RECORD EXTRACTS
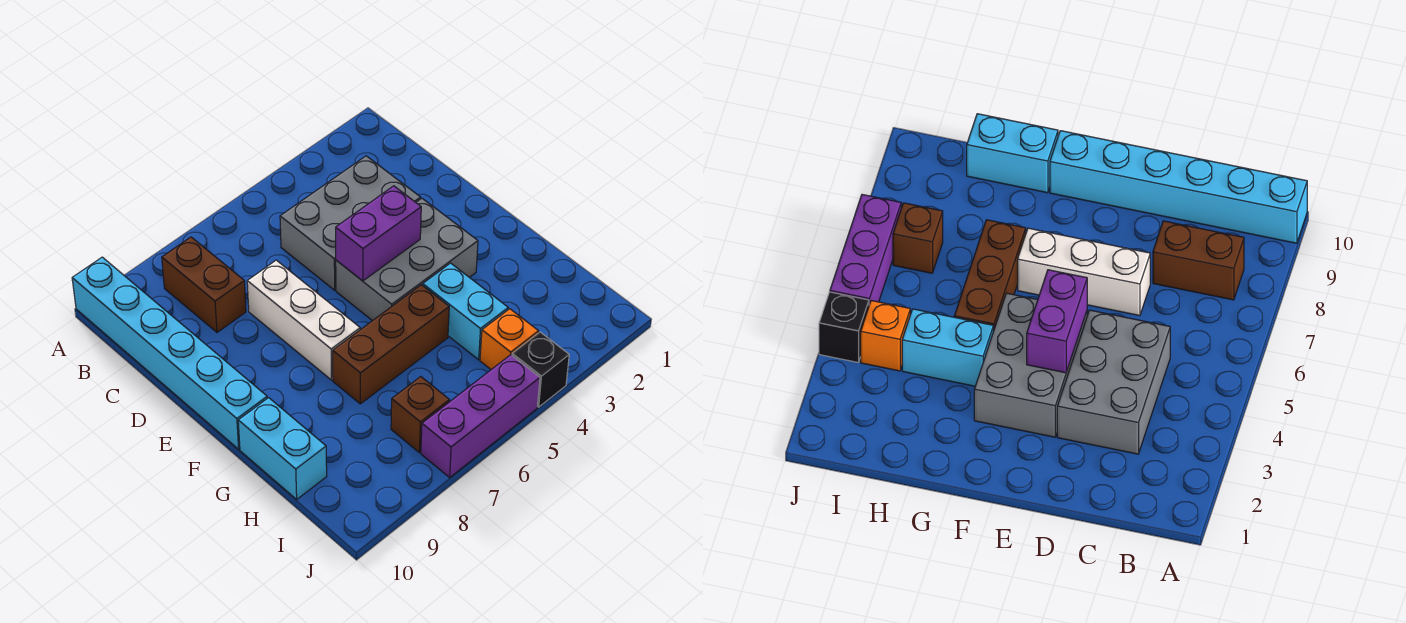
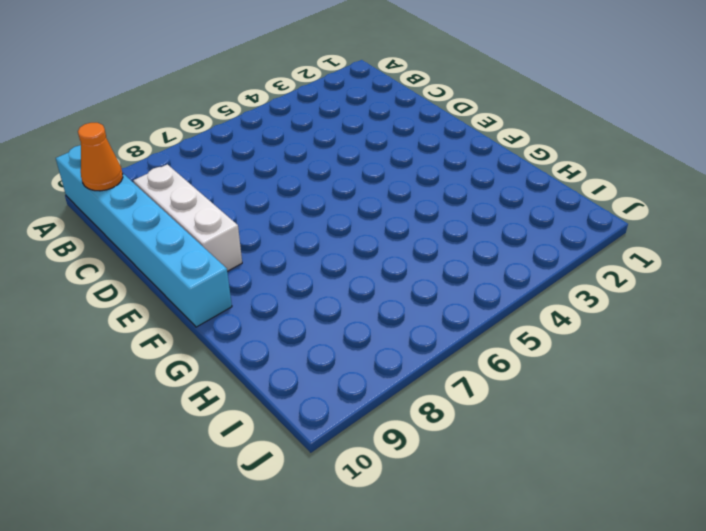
orange cone B10 level 2 -> none
white brick C9:E9 level 1 -> white brick D7:F7 level 1
none -> brown brick B8:C8 level 1
none -> grey brick C3:D5 level 1
none -> grey brick E3:F5 level 1

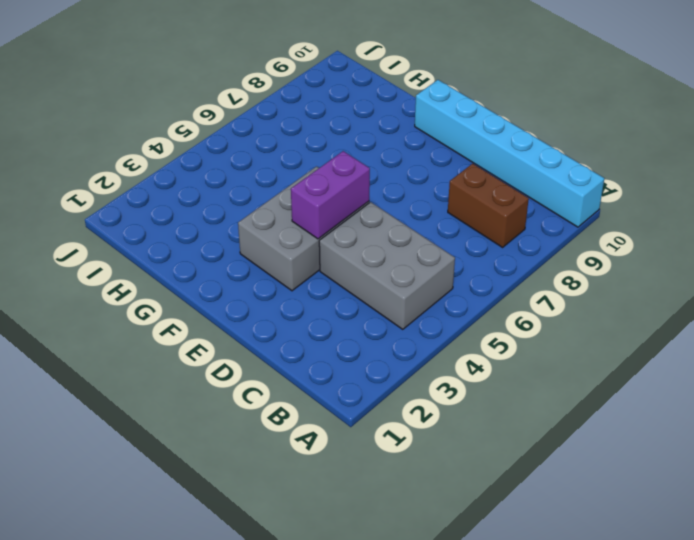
grey brick B4:D5 level 1 -> grey brick C3:D5 level 1
none -> white brick D7:F7 level 1
none -> cyan brick G4:H4 level 1
none -> brown brick G5:G7 level 1

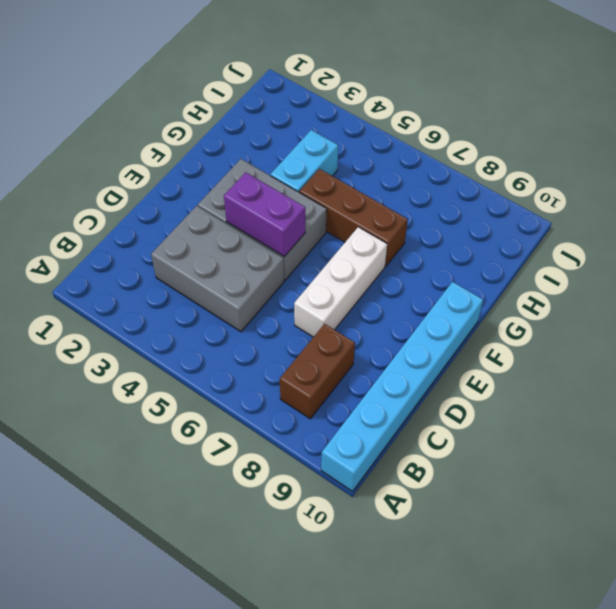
none -> cyan brick G10:H10 level 1
none -> orange brick I4 level 1
none -> brown brick I7 level 1

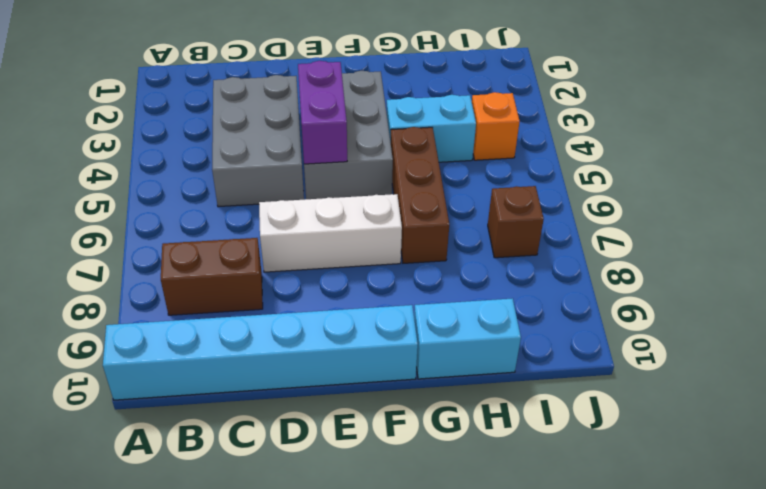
none -> black brick J4 level 1
none -> purple brick J5:J7 level 1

ACTIVITY
Starting with the first line of the data above and ending with the line containing "none -> white brick D7:F7 level 1", please restate every line exactly, leaving images out.

SOLUTION BELOW
orange cone B10 level 2 -> none
white brick C9:E9 level 1 -> white brick D7:F7 level 1
none -> brown brick B8:C8 level 1
none -> grey brick C3:D5 level 1
none -> grey brick E3:F5 level 1

grey brick B4:D5 level 1 -> grey brick C3:D5 level 1
none -> white brick D7:F7 level 1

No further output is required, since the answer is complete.